━━ Entries shown ━━

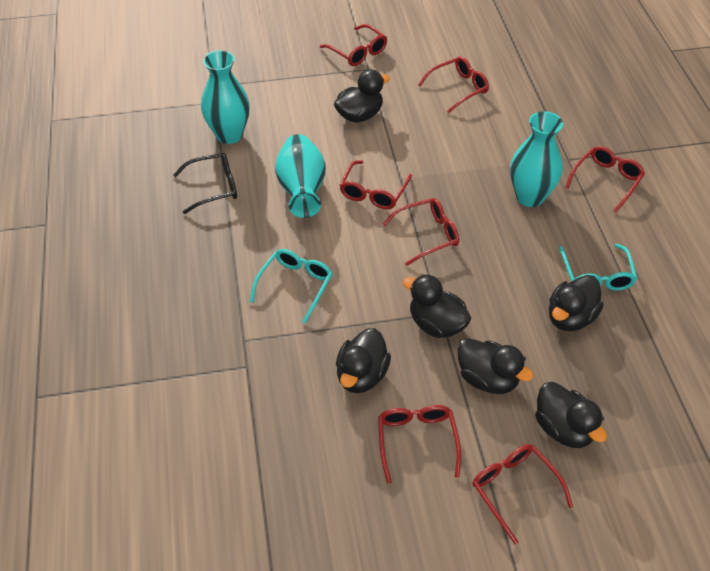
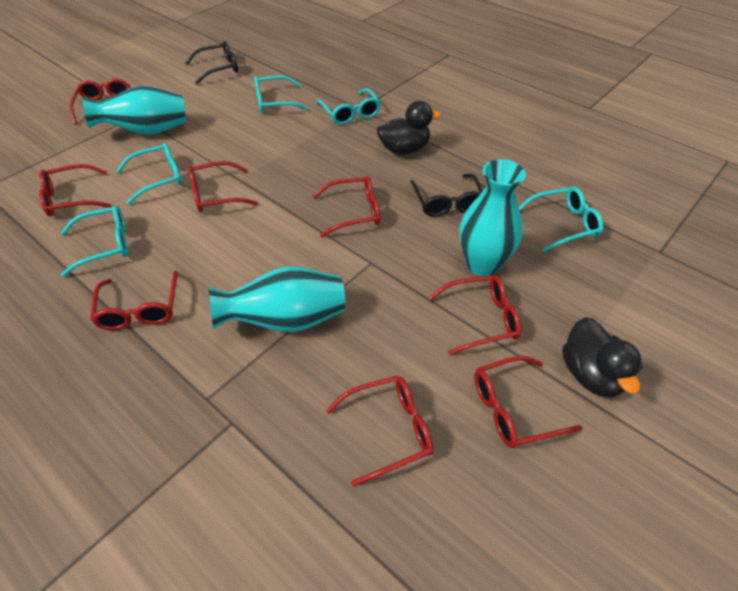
black duck: 6 -> 2
black glasses: 1 -> 2
red glasses: 7 -> 8
turquoise glasses: 2 -> 5

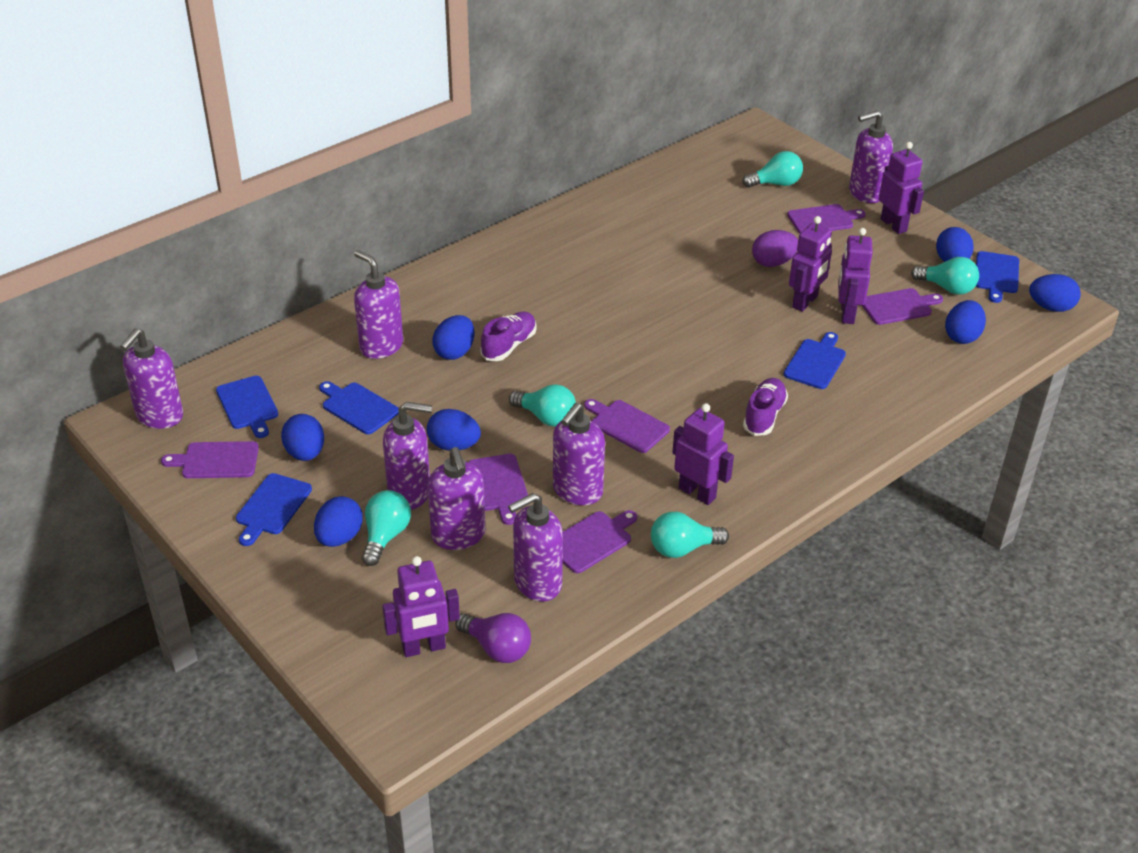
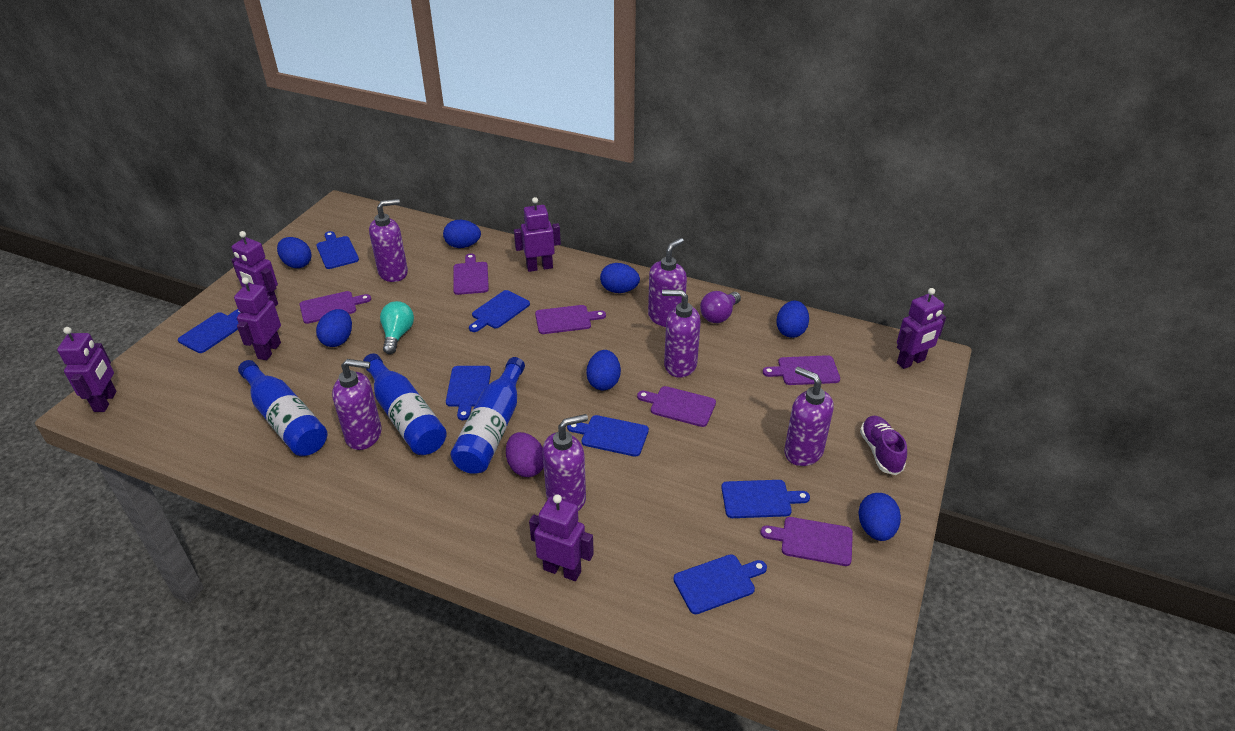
blue bottle: 0 -> 3
blue cutting board: 5 -> 7
purple robot: 5 -> 6
purple shoe: 2 -> 1
purple soap dispenser: 7 -> 6
turquoise light bulb: 5 -> 1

━━━

**What is expected**. Could you transcribe all of the data exactly and omit the pictures?

**Solution for this problem**.
black duck: 6 -> 2
black glasses: 1 -> 2
red glasses: 7 -> 8
turquoise glasses: 2 -> 5

blue bottle: 0 -> 3
blue cutting board: 5 -> 7
purple robot: 5 -> 6
purple shoe: 2 -> 1
purple soap dispenser: 7 -> 6
turquoise light bulb: 5 -> 1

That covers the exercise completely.